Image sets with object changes

▼

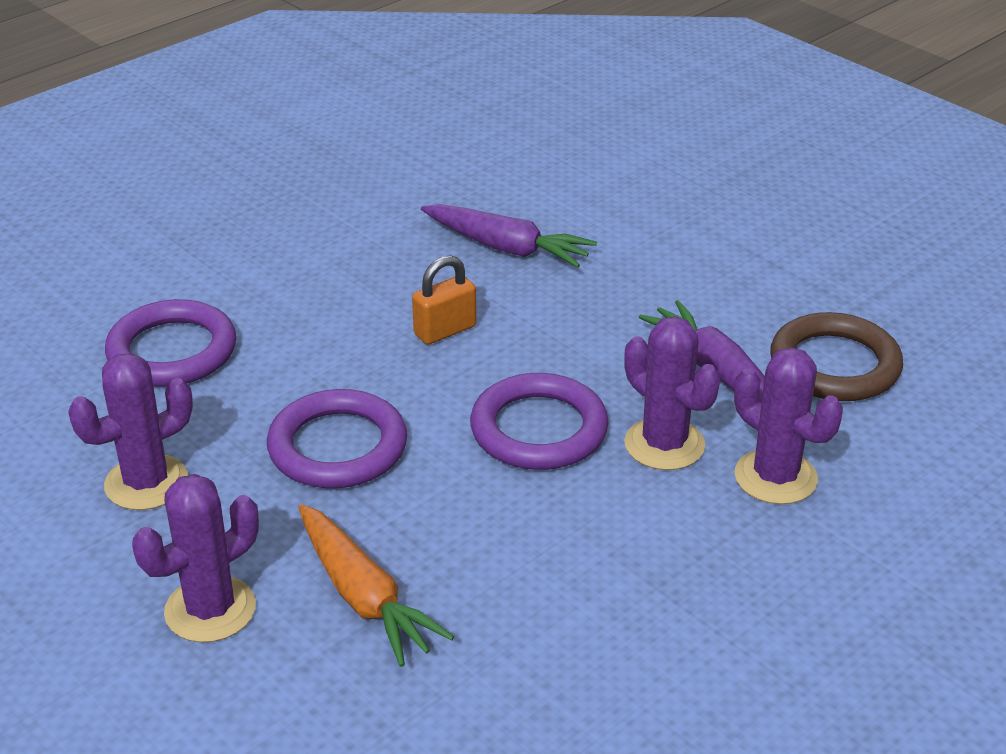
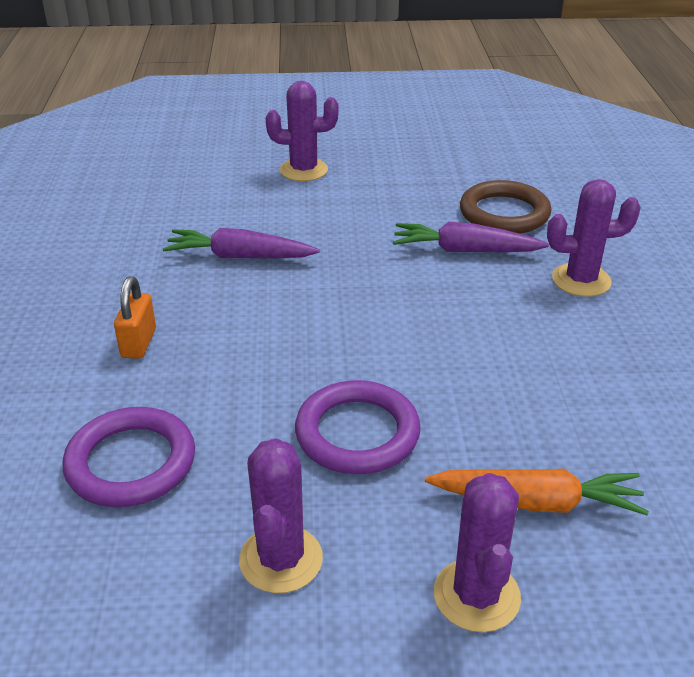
camera: 50 degrees left, 0 degrees up
(445, 330) = (291, 323): orange padlock -> orange padlock (139, 343)
(507, 248) = (239, 256): purple carrot -> purple carrot turned 150 degrees counterclockwise
(539, 429) = (442, 338): purple ring -> none
(664, 444) = (510, 301): purple cactus -> purple cactus (303, 170)

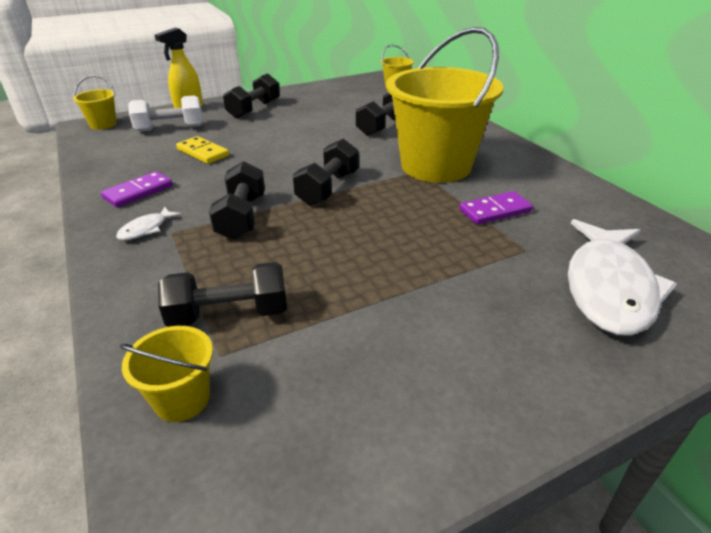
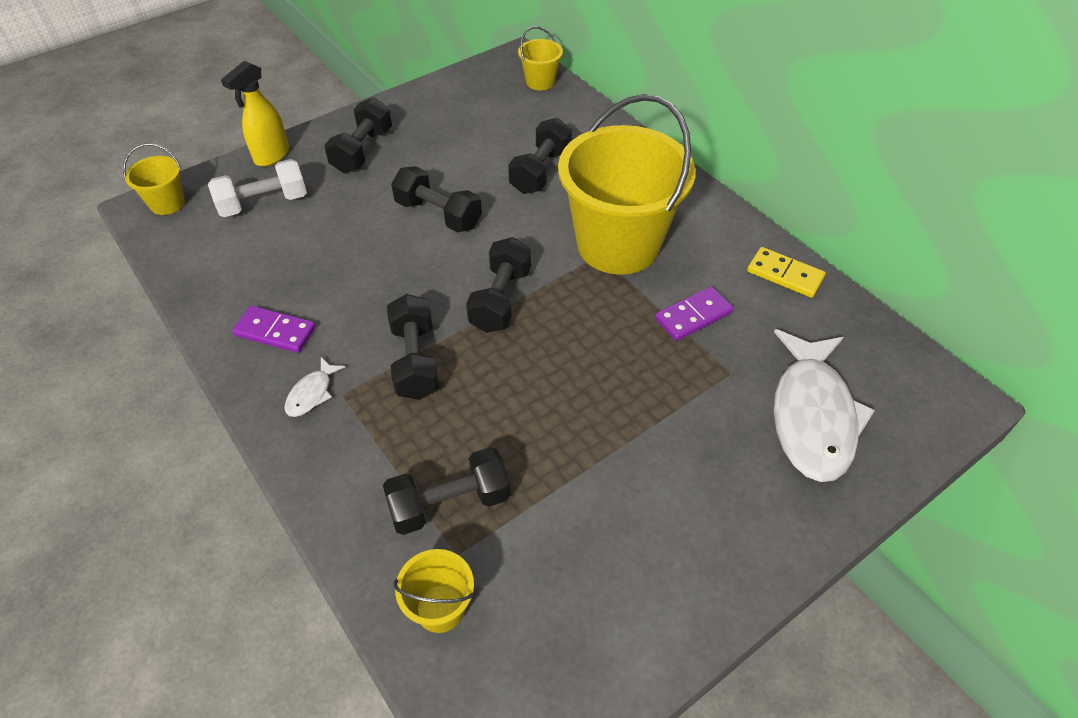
camera: 10 degrees left, 15 degrees up
(138, 192) = (275, 332): purple domino -> purple domino turned 75 degrees clockwise
(203, 152) = (326, 248): yellow domino -> yellow domino (785, 274)
(296, 142) = (438, 214): none -> black dumbbell

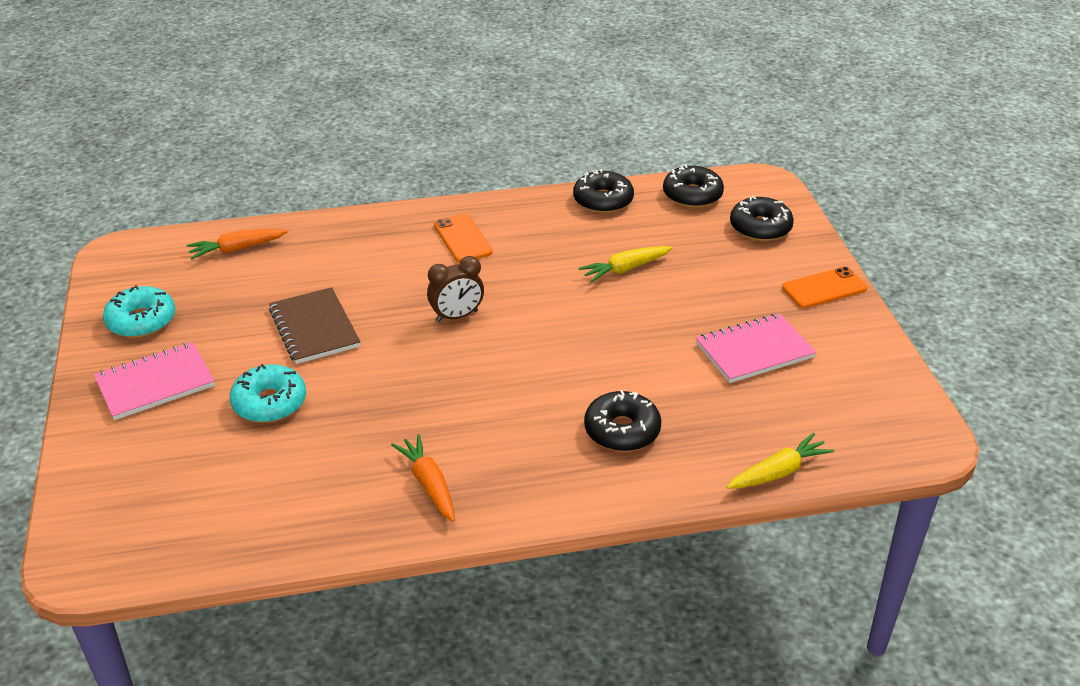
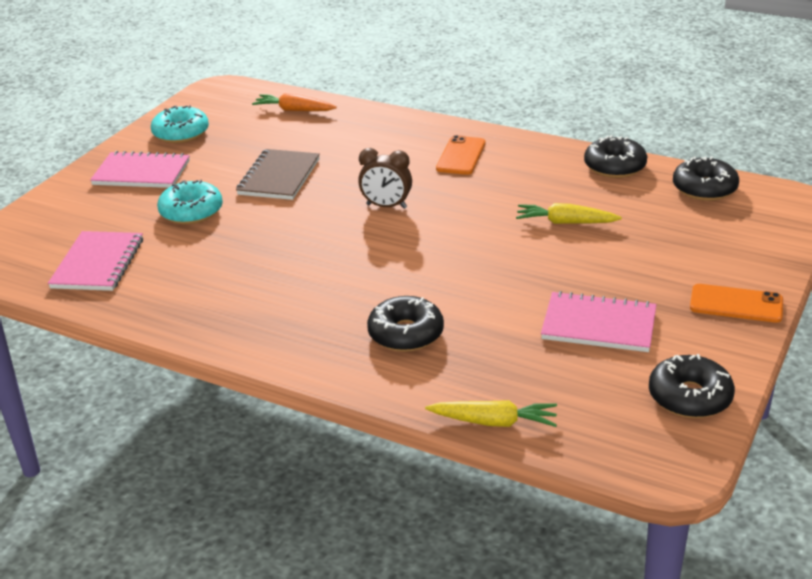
camera: 40 degrees right, 5 degrees down
(241, 503) = (98, 263): none -> pink notebook
(429, 484) = (222, 306): orange carrot -> none
(760, 227) = (737, 235): black donut -> black donut (689, 397)

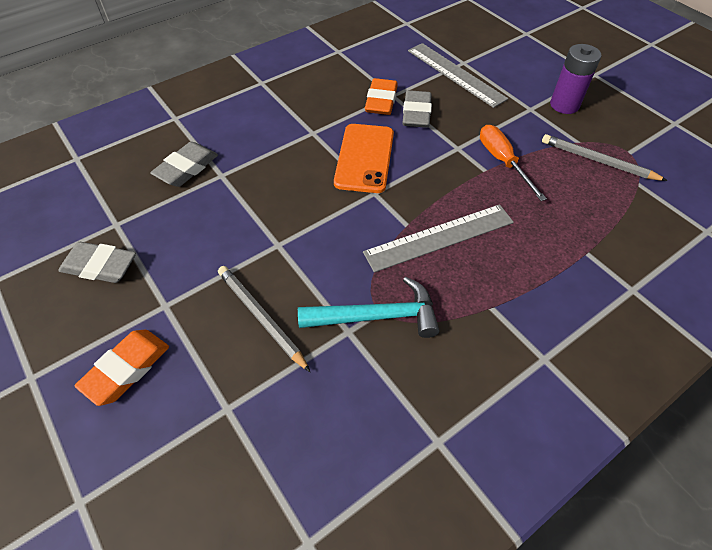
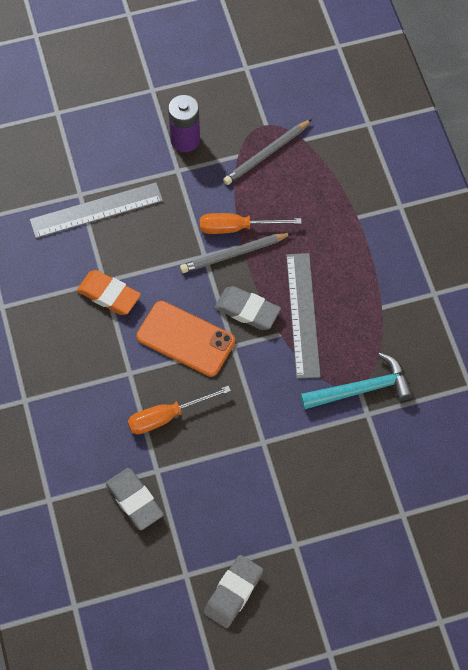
camera: 70 degrees left, 10 degrees up
(126, 369) = (346, 580): orange eraser -> none
(261, 317) = (333, 473): grey pencil -> grey pencil (234, 254)
(279, 167) = (167, 416): none -> orange screwdriver
(377, 316) = (362, 389): turquoise hammer -> turquoise hammer turned 60 degrees clockwise
(416, 113) = (142, 271): grey eraser -> grey eraser (247, 310)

▲

**TASK GOAL**
Give the data again exactly as written, with all pictures left out.

**RESPONSE TO THIS TASK**
camera: 50 degrees left, 0 degrees up
(445, 330) = (291, 323): orange padlock -> orange padlock (139, 343)
(507, 248) = (239, 256): purple carrot -> purple carrot turned 150 degrees counterclockwise
(539, 429) = (442, 338): purple ring -> none
(664, 444) = (510, 301): purple cactus -> purple cactus (303, 170)

camera: 10 degrees left, 15 degrees up
(138, 192) = (275, 332): purple domino -> purple domino turned 75 degrees clockwise
(203, 152) = (326, 248): yellow domino -> yellow domino (785, 274)
(296, 142) = (438, 214): none -> black dumbbell

camera: 40 degrees right, 5 degrees down
(241, 503) = (98, 263): none -> pink notebook
(429, 484) = (222, 306): orange carrot -> none
(760, 227) = (737, 235): black donut -> black donut (689, 397)

camera: 70 degrees left, 10 degrees up
(126, 369) = (346, 580): orange eraser -> none
(261, 317) = (333, 473): grey pencil -> grey pencil (234, 254)
(279, 167) = (167, 416): none -> orange screwdriver
(377, 316) = (362, 389): turquoise hammer -> turquoise hammer turned 60 degrees clockwise
(416, 113) = (142, 271): grey eraser -> grey eraser (247, 310)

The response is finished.